INPUT FOR THIS TASK:

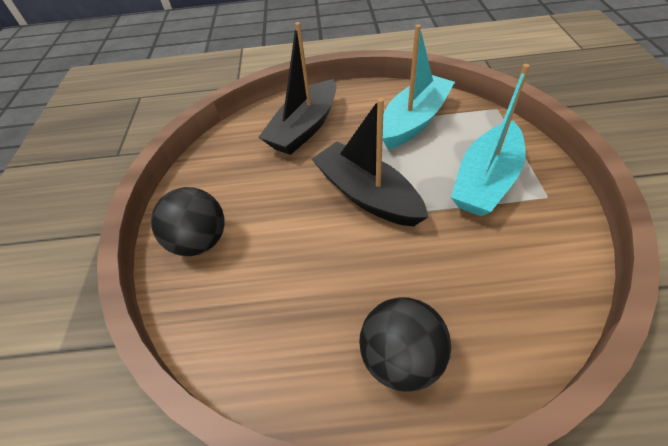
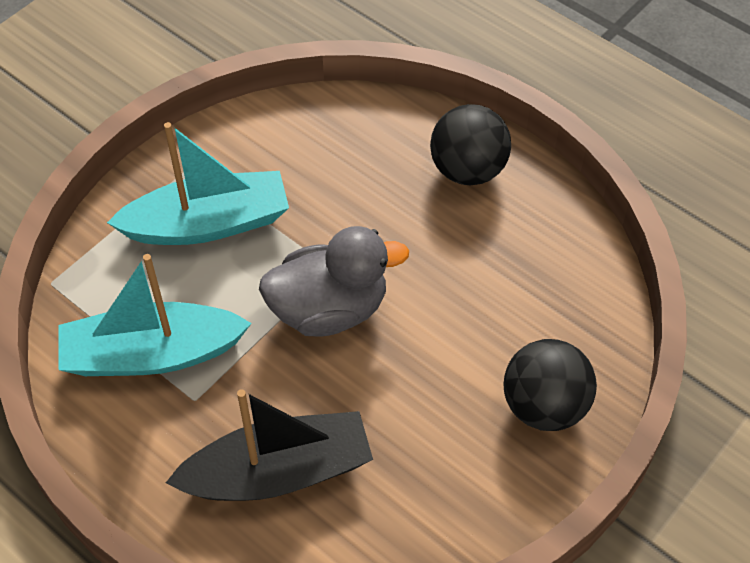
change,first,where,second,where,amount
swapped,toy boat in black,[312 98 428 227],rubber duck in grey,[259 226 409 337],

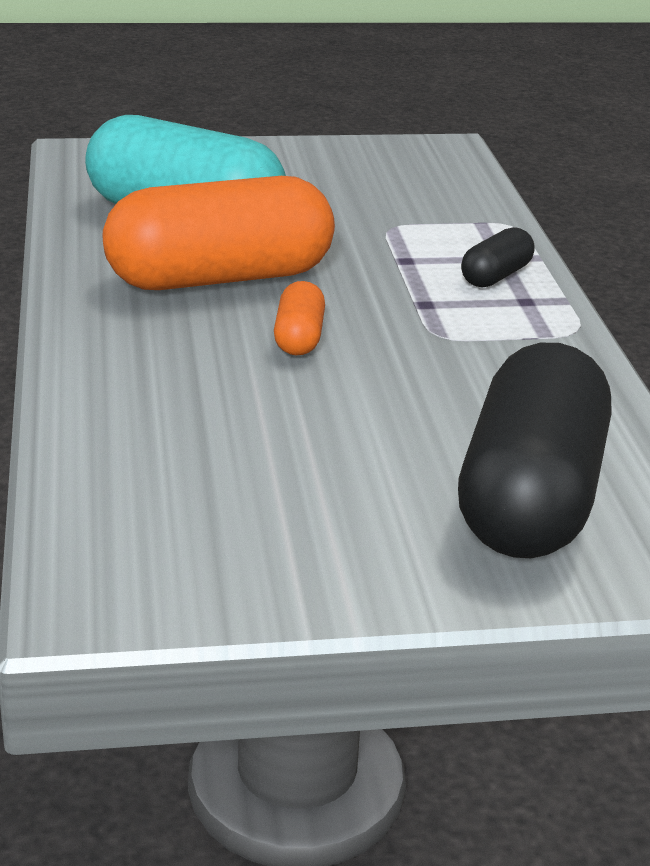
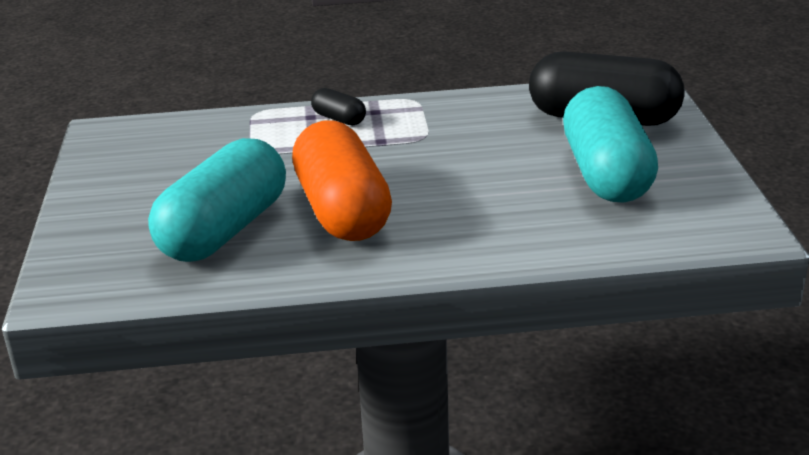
change,first,where,second,where,amount
gone,pill shape in bright orange,[274 281 325 355],,,
new,,,pill shape in aqua,[563 86 658 203],

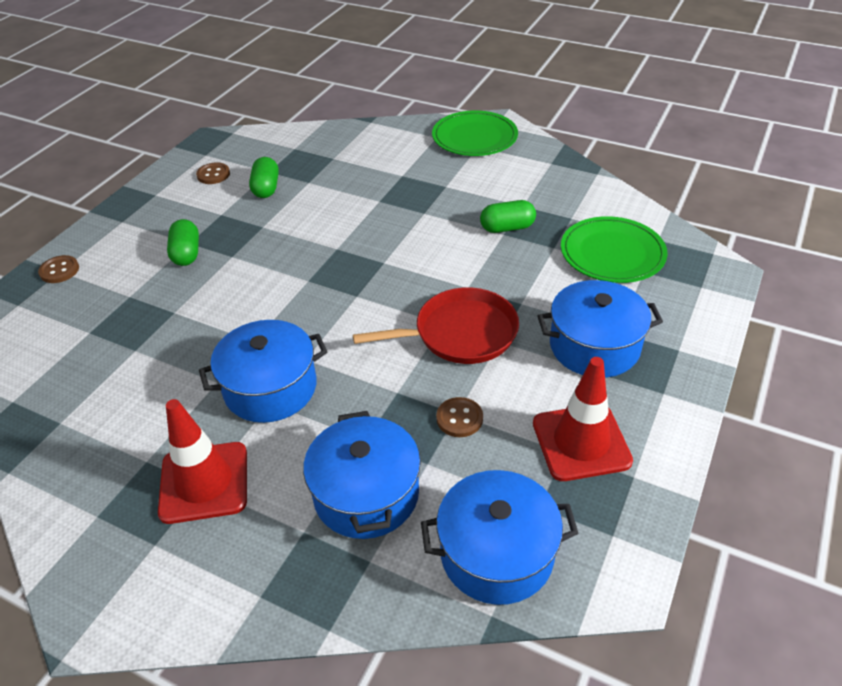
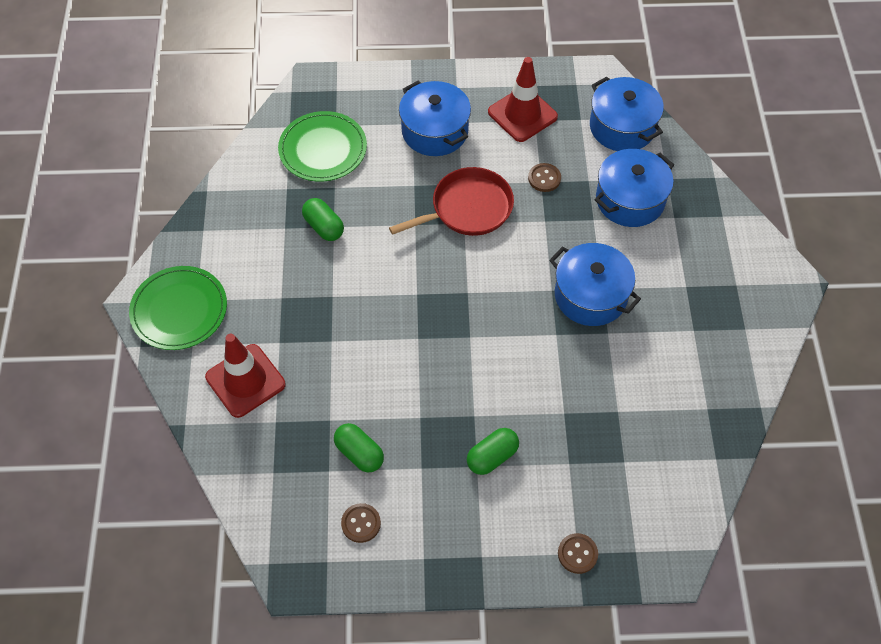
change,first,where,second,where,amount
shifted,safety cone in crimson,[158 399 247 524],,[205 334 286 418],
rotated,pill shape in leaf-green,[249 157 279 198],,[334 423 384 472],75 degrees clockwise
rotated,skillet in crimson,[353 287 519 364],,[389 167 514 236],105 degrees clockwise

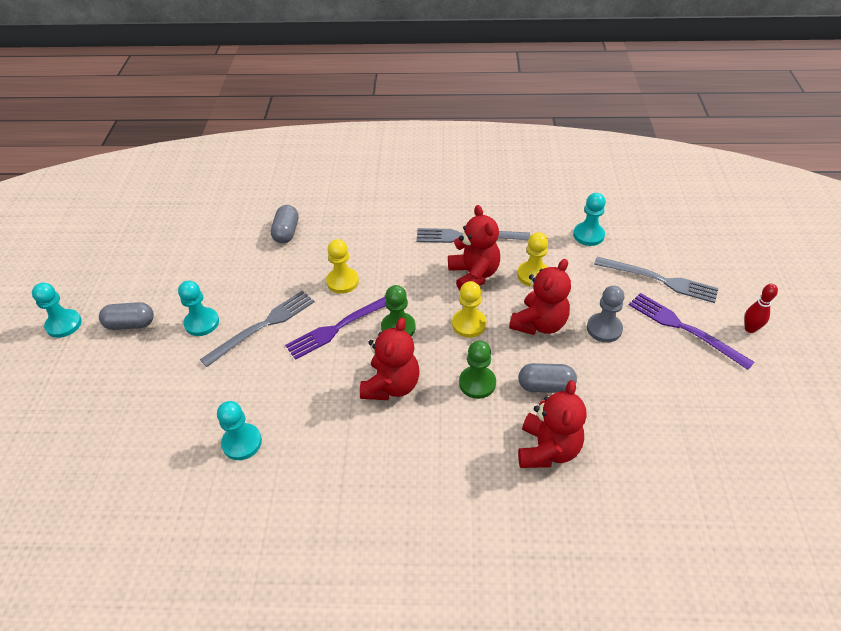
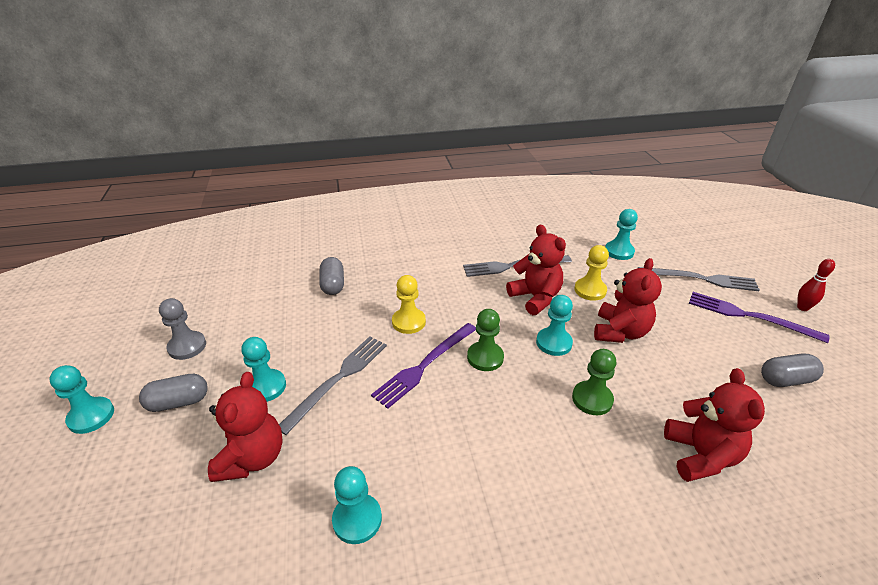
change,first,where,second,where,amount
shifted,teddy bear in crimson,[360 318 420 400],,[208 372 283 482],
repainted,game pawn in yellow,[452 281 486 338],game pawn in aqua,[536 295 573 356],
shifted,pill shape in grey,[518 363 577 393],,[761 354 824 387],
shifted,game pawn in grey,[587 286 625 343],,[159 298 206 360],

ASSIGNMENT: With the images excluded, output every record verbatim.

ANSWER FOR THIS EXERCISE:
change,first,where,second,where,amount
swapped,toy boat in black,[312 98 428 227],rubber duck in grey,[259 226 409 337],

change,first,where,second,where,amount
gone,pill shape in bright orange,[274 281 325 355],,,
new,,,pill shape in aqua,[563 86 658 203],

change,first,where,second,where,amount
shifted,safety cone in crimson,[158 399 247 524],,[205 334 286 418],
rotated,pill shape in leaf-green,[249 157 279 198],,[334 423 384 472],75 degrees clockwise
rotated,skillet in crimson,[353 287 519 364],,[389 167 514 236],105 degrees clockwise

change,first,where,second,where,amount
shifted,teddy bear in crimson,[360 318 420 400],,[208 372 283 482],
repainted,game pawn in yellow,[452 281 486 338],game pawn in aqua,[536 295 573 356],
shifted,pill shape in grey,[518 363 577 393],,[761 354 824 387],
shifted,game pawn in grey,[587 286 625 343],,[159 298 206 360],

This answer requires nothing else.